- **Exercise brief**
Return each line of the data below verbatim, leaving out the pictures.

- **Task material**
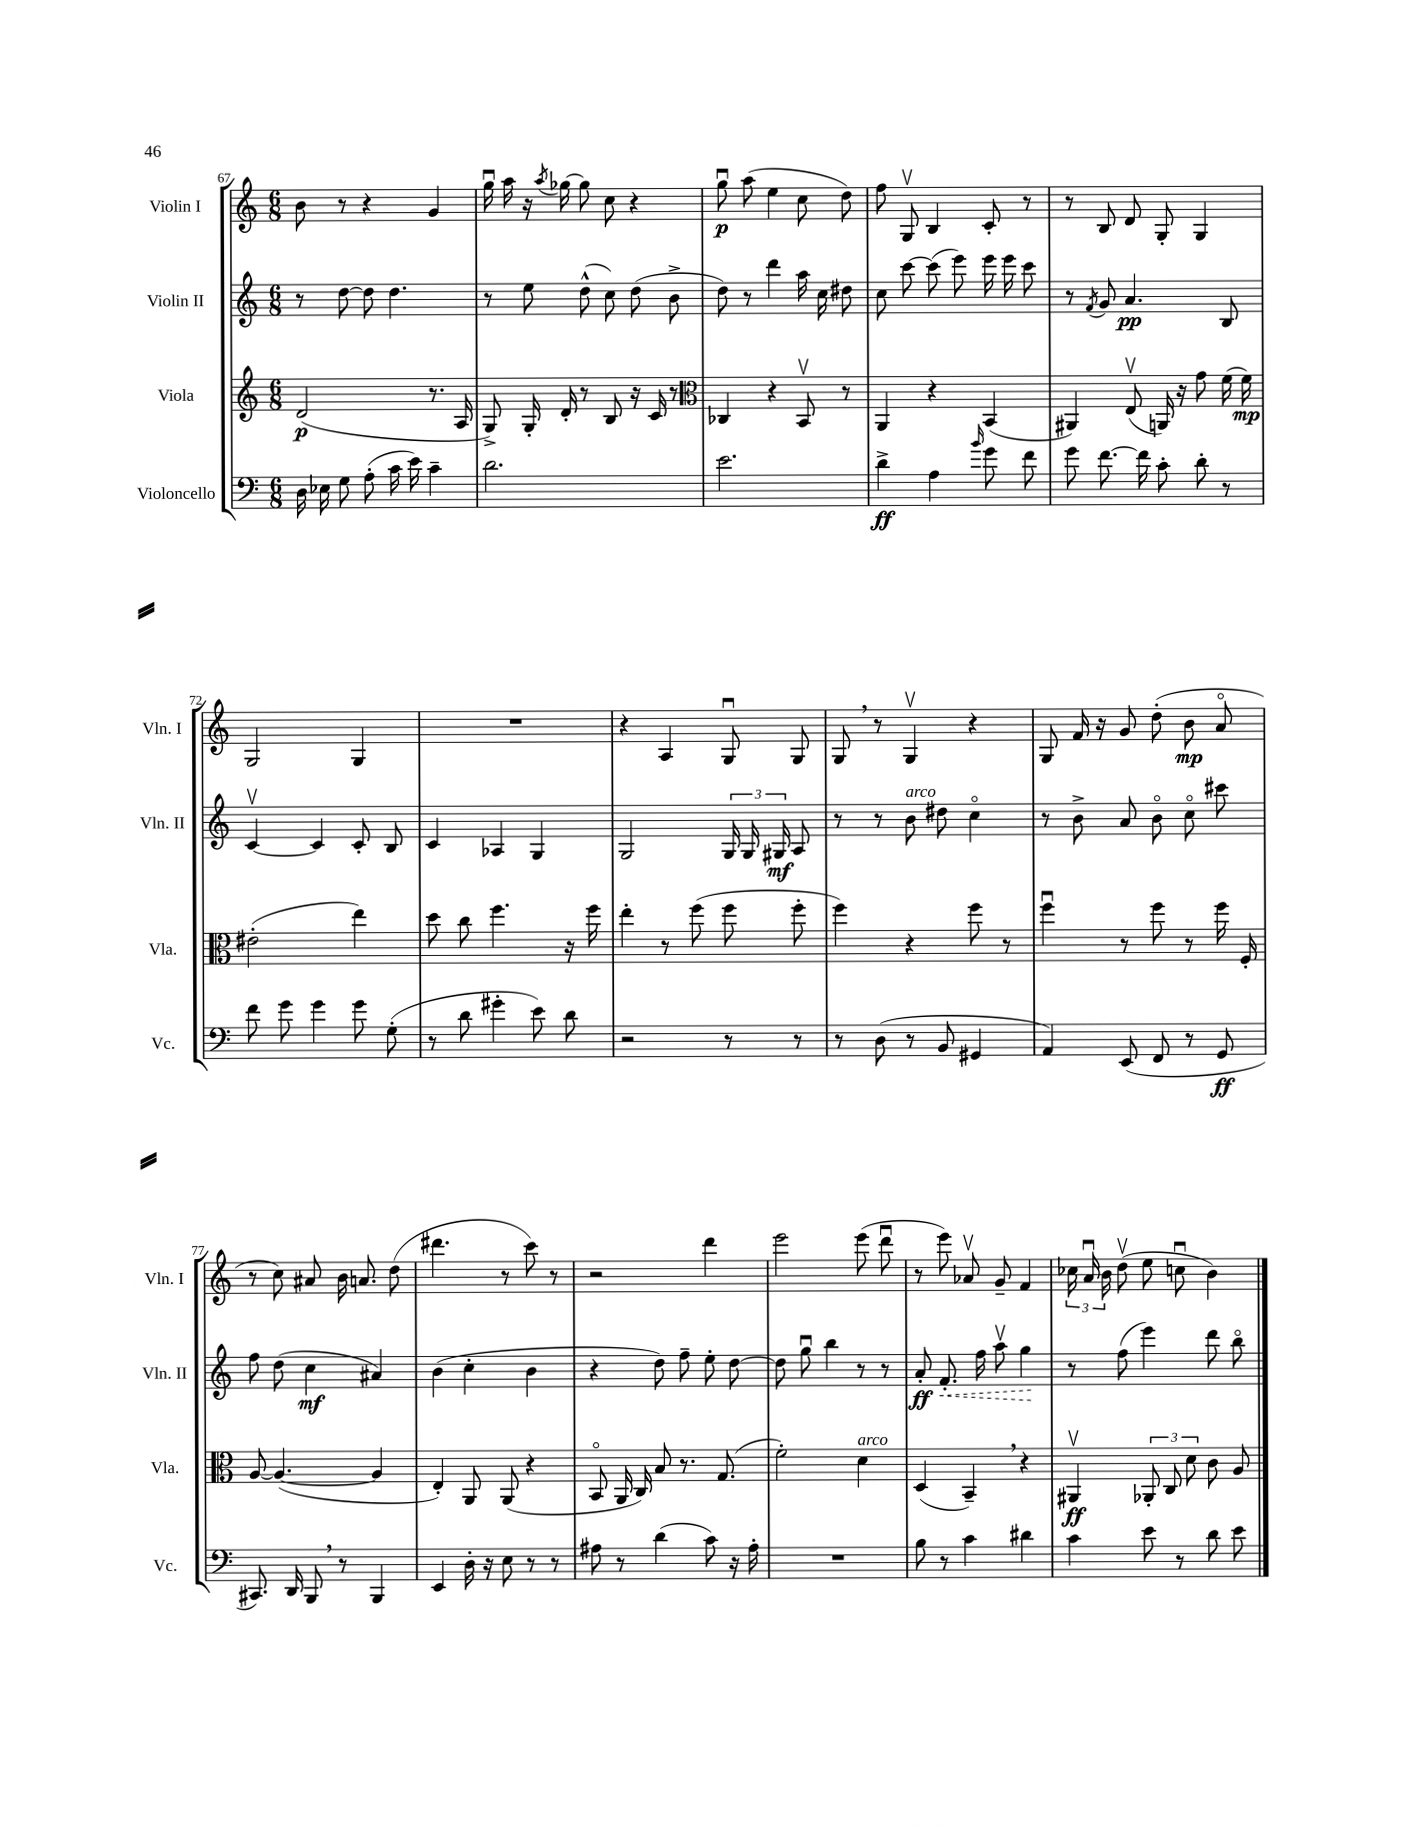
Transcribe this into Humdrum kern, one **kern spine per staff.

**kern	**kern	**kern	**kern
*staff4	*staff3	*staff2	*staff1
*clefF4	*clefG2	*clefG2	*clefG2
*k[]	*k[]	*k[]	*k[]
*M6/8	*M6/8	*M6/8	*M6/8
16D	(2d	8r	8b
16E-	.	.	.
8G	.	[8dd	8r
(8A'	.	8dd]	4r
16c	.	4.dd	.
16e)	.	.	.
4c~	8.r	.	4g
.	16A	.	.
=	=	=	=
2.d	8G^)	8r	16ggu
.	.	.	16aa
.	16G'	8ee	16r
.	.	.	8qaa
.	16d'	.	[16gg-
.	8r	(8dd^^	8gg-]
.	8B	8cc)	8cc
.	16r	(8dd	4r
.	16c	.	.
.	8r	8b^	.
=	=	=	=
*	*clefC3	*	*
2.e	4C-	8dd)	8ggu
.	.	8r	(8aa
.	4r	4ddd	4ee
.	8BBv	16aa	8cc
.	.	16cc	.
.	8r	8dd#	8dd)
=	=	=	=
4d^	4AA	8cc	8ff
.	.	[8ccc	8Gv
4A	4r	(8ccc]	4B
.	.	8eee)	.
16qqb	.	.	.
8g	(4BB	16eee	8c'
.	.	16eee	.
8f	.	8ccc	8r
=	=	=	=
8g	4AA#)	8r	8r
.	.	8qf	.
[8.f	.	8g	8B
.	(8Ev	4.a	8d
16f]	.	.	.
8c'	16AA)	.	8G'
.	16r	.	.
8d'	8g	.	4G
8r	(16f	8B	.
.	16f)	.	.
=	=	=	=
8f	(2e#'	[4cv	2G
8g	.	.	.
4g	.	4c]	.
8g	4ee)	8c'	4G
(8G'	.	8B	.
=	=	=	=
8r	8dd	4c	2.r
8d	8cc	.	.
4g#'	4.ff	4A-	.
8e)	.	4G	.
8d	16r	.	.
.	16ff	.	.
=	=	=	=
2r	4ee'	2G	4r
.	8r	.	4A
.	(8ff	.	.
8r	8ff	24G	8Gu
.	.	24G	.
.	.	24G#	.
8r	8ff'	8A	8G
=	=	=	=
8r	4ff)	8r	8G
(8D	.	8r	8r
8r	4r	8b	4Gv
8BB	.	8dd#	.
4GG#	8ff	4cco	4r
.	8r	.	.
=	=	=	=
4AA)	4ffu	8r	8G
.	.	8b^	16f
.	.	.	16r
(8EE	8r	8a	8g
8FF	8ff	8bo	(8dd'
8r	8r	8cco	8b
8GG	16ff	8ccc#	8ao
.	16F'	.	.
=	=	=	=
8.CC#)	[8A	8ff	8r
.	(4.A_	(8dd	8cc)
16DD	.	.	.
8BBB	.	4cc	8a#
8r	.	.	16b
.	.	.	8.a
4BBB	4A]	4a#)	.
.	.	.	(8dd
=	=	=	=
4EE	4E')	(4b	4.ddd#
16D'	8AA	4cc'	.
16r	.	.	.
8E	(8AA	.	8r
8r	4r	4b	8ccc)
8r	.	.	8r
=	=	=	=
8A#	8BBo	4r	2r
8r	16AA	.	.
.	16C)	.	.
(4d	8B	8dd)	.
.	8.r	8ff~	.
8c)	.	8ee'	4ddd
.	(8.G	.	.
16r	.	[8dd	.
16A#'	.	.	.
=	=	=	=
2.r	2f')	8dd]	2eee
.	.	8ggu	.
.	.	4bb	.
.	4d	8r	(8eee
.	.	8r	8dddu
=	=	=	=
8B	(4D	8a'	8r
8r	.	8.f'	8eee)
4c	4BB~)	.	8a-v
.	.	16ff	.
.	.	8aav	8g~
4d#	4r	4gg	4f
=	=	=	=
4c	4AA#v	8r	24cc-
.	.	.	24au
.	.	.	24b
.	.	(8ff	(8ddv
8e	12AA-'	4eee)	8ee
.	12C	.	.
8r	.	.	8ccu
.	12d	.	.
8d	8c	8ddd	4b)
8e	8A	8bbo	.
==	==	==	==
*-	*-	*-	*-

- **Solved exercise**
Transcribe this into Humdrum kern, one **kern spine per staff.

**kern	**kern	**kern	**kern
*staff4	*staff3	*staff2	*staff1
*clefF4	*clefG2	*clefG2	*clefG2
*k[]	*k[]	*k[]	*k[]
*M6/8	*M6/8	*M6/8	*M6/8
16D	(2d	8r	8b
16E-	.	.	.
8G	.	[8dd	8r
(8A'	.	8dd]	4r
16c	.	4.dd	.
16e)	.	.	.
4c~	8.r	.	4g
.	16A	.	.
=	=	=	=
2.d	8G^)	8r	16ggu
.	.	.	16aa
.	16G'	8ee	16r
.	.	.	8qaa
.	16d'	.	[16gg-
.	8r	(8dd^^	8gg-]
.	8B	8cc)	8cc
.	16r	(8dd	4r
.	16c	.	.
.	8r	8b^	.
=	=	=	=
*	*clefC3	*	*
2.e	4C-	8dd)	8ggu
.	.	8r	(8aa
.	4r	4ddd	4ee
.	8BBv	16aa	8cc
.	.	16cc	.
.	8r	8dd#	8dd)
=	=	=	=
4d^	4AA	8cc	8ff
.	.	[8ccc	8Gv
4A	4r	(8ccc]	4B
.	.	8eee)	.
16qqb	.	.	.
8g	(4BB	16eee	8c'
.	.	16eee	.
8f	.	8ccc	8r
=	=	=	=
8g	4AA#)	8r	8r
.	.	8qf	.
[8.f	.	8g	8B
.	(8Ev	4.a	8d
16f]	.	.	.
8c'	16AA)	.	8G'
.	16r	.	.
8d'	8g	.	4G
8r	(16f	8B	.
.	16f)	.	.
=	=	=	=
8f	(2e#'	[4cv	2G
8g	.	.	.
4g	.	4c]	.
8g	4ee)	8c'	4G
(8G'	.	8B	.
=	=	=	=
8r	8dd	4c	2.r
8d	8cc	.	.
4g#'	4.ff	4A-	.
8e)	.	4G	.
8d	16r	.	.
.	16ff	.	.
=	=	=	=
2r	4ee'	2G	4r
.	8r	.	4A
.	(8ff	.	.
8r	8ff	24G	8Gu
.	.	24G	.
.	.	24G#	.
8r	8ff'	8A	8G
=	=	=	=
8r	4ff)	8r	8G
(8D	.	8r	8r
8r	4r	8b	4Gv
8BB	.	8dd#	.
4GG#	8ff	4cco	4r
.	8r	.	.
=	=	=	=
4AA)	4ffu	8r	8G
.	.	8b^	16f
.	.	.	16r
(8EE	8r	8a	8g
8FF	8ff	8bo	(8dd'
8r	8r	8cco	8b
8GG	16ff	8ccc#	8ao
.	16F'	.	.
=	=	=	=
8.CC#)	[8A	8ff	8r
.	(4.A_	(8dd	8cc)
16DD	.	.	.
8BBB	.	4cc	8a#
8r	.	.	16b
.	.	.	8.a
4BBB	4A]	4a#)	.
.	.	.	(8dd
=	=	=	=
4EE	4E')	(4b	4.ddd#
16D'	8AA	4cc'	.
16r	.	.	.
8E	(8AA	.	8r
8r	4r	4b	8ccc)
8r	.	.	8r
=	=	=	=
8A#	8BBo	4r	2r
8r	16AA	.	.
.	16C)	.	.
(4d	8B	8dd)	.
.	8.r	8ff~	.
8c)	.	8ee'	4ddd
.	(8.G	.	.
16r	.	[8dd	.
16A#'	.	.	.
=	=	=	=
2.r	2f')	8dd]	2eee
.	.	8ggu	.
.	.	4bb	.
.	4d	8r	(8eee
.	.	8r	8dddu
=	=	=	=
8B	(4D	8a'	8r
8r	.	8.f'	8eee)
4c	4BB~)	.	8a-v
.	.	16ff	.
.	.	8aav	8g~
4d#	4r	4gg	4f
=	=	=	=
4c	4AA#v	8r	24cc-
.	.	.	24au
.	.	.	24b
.	.	(8ff	(8ddv
8e	12AA-'	4eee)	8ee
.	12C	.	.
8r	.	.	8ccu
.	12d	.	.
8d	8c	8ddd	4b)
8e	8A	8bbo	.
==	==	==	==
*-	*-	*-	*-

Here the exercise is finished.